Start of Block
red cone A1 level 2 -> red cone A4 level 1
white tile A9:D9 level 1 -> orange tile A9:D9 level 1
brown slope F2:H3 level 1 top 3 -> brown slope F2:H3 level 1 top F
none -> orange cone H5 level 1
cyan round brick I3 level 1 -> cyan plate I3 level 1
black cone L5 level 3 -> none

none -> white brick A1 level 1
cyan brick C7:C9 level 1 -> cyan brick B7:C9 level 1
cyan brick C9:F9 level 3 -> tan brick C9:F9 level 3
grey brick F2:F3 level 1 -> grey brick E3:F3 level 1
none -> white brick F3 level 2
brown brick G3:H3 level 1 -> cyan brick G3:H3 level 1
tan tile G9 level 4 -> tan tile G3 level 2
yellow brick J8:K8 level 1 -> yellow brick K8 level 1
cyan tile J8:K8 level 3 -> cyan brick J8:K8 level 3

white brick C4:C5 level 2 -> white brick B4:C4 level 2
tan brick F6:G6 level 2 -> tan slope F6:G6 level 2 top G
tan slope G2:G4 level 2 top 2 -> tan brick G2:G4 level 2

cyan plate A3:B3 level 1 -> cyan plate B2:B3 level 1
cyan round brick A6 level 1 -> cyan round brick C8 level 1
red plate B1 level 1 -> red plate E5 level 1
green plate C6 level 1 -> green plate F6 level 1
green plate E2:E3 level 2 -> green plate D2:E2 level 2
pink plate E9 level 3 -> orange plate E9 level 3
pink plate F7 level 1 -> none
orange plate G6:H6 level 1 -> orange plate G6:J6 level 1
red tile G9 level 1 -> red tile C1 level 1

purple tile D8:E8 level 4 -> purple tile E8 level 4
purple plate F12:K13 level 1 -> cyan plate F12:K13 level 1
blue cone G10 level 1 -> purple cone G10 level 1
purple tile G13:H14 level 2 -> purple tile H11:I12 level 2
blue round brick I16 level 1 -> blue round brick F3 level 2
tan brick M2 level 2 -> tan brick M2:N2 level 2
End of Block
- Aim of the task
Each line from the start of the listing above through the line containing "cyan round brick A6" should be copied exactly, please, with no other lines added.

- Solution to the problem
red cone A1 level 2 -> red cone A4 level 1
white tile A9:D9 level 1 -> orange tile A9:D9 level 1
brown slope F2:H3 level 1 top 3 -> brown slope F2:H3 level 1 top F
none -> orange cone H5 level 1
cyan round brick I3 level 1 -> cyan plate I3 level 1
black cone L5 level 3 -> none

none -> white brick A1 level 1
cyan brick C7:C9 level 1 -> cyan brick B7:C9 level 1
cyan brick C9:F9 level 3 -> tan brick C9:F9 level 3
grey brick F2:F3 level 1 -> grey brick E3:F3 level 1
none -> white brick F3 level 2
brown brick G3:H3 level 1 -> cyan brick G3:H3 level 1
tan tile G9 level 4 -> tan tile G3 level 2
yellow brick J8:K8 level 1 -> yellow brick K8 level 1
cyan tile J8:K8 level 3 -> cyan brick J8:K8 level 3

white brick C4:C5 level 2 -> white brick B4:C4 level 2
tan brick F6:G6 level 2 -> tan slope F6:G6 level 2 top G
tan slope G2:G4 level 2 top 2 -> tan brick G2:G4 level 2

cyan plate A3:B3 level 1 -> cyan plate B2:B3 level 1
cyan round brick A6 level 1 -> cyan round brick C8 level 1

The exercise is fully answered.